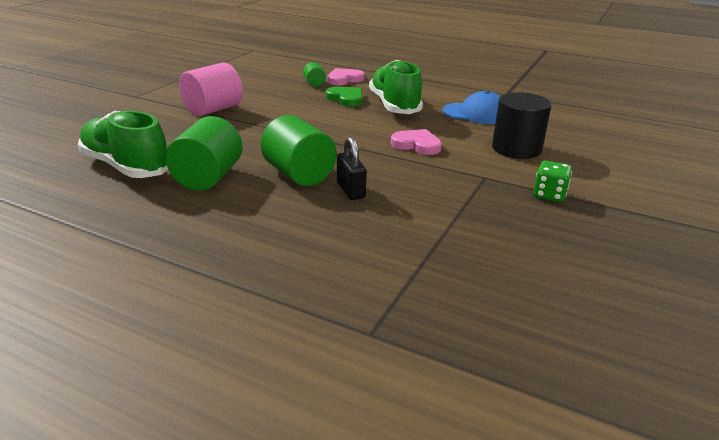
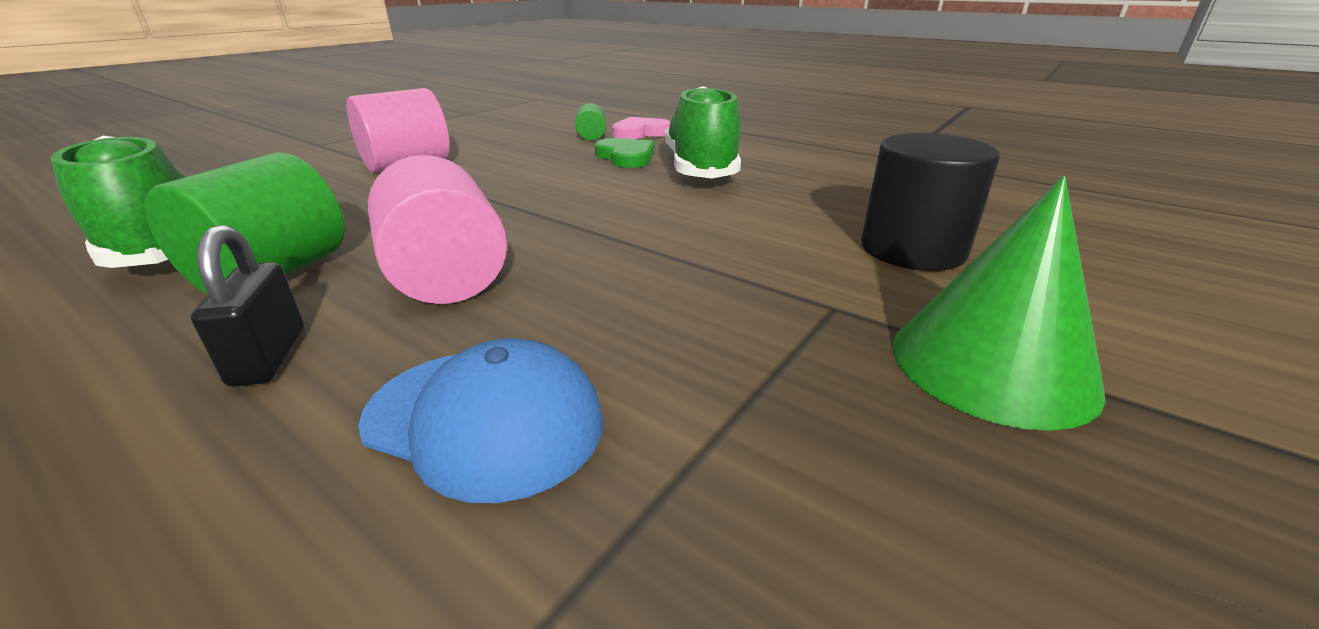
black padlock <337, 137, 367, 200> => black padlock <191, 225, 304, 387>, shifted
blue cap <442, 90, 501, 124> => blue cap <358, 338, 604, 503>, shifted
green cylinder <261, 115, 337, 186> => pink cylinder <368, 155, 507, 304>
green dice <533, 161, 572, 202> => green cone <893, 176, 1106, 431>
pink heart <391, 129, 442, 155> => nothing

———

TASK DIRECTIONS =>
What is needed is an exact copy of every entry, minus the images.

EXERCISE RESULT =>
black padlock <337, 137, 367, 200> => black padlock <191, 225, 304, 387>, shifted
blue cap <442, 90, 501, 124> => blue cap <358, 338, 604, 503>, shifted
green cylinder <261, 115, 337, 186> => pink cylinder <368, 155, 507, 304>
green dice <533, 161, 572, 202> => green cone <893, 176, 1106, 431>
pink heart <391, 129, 442, 155> => nothing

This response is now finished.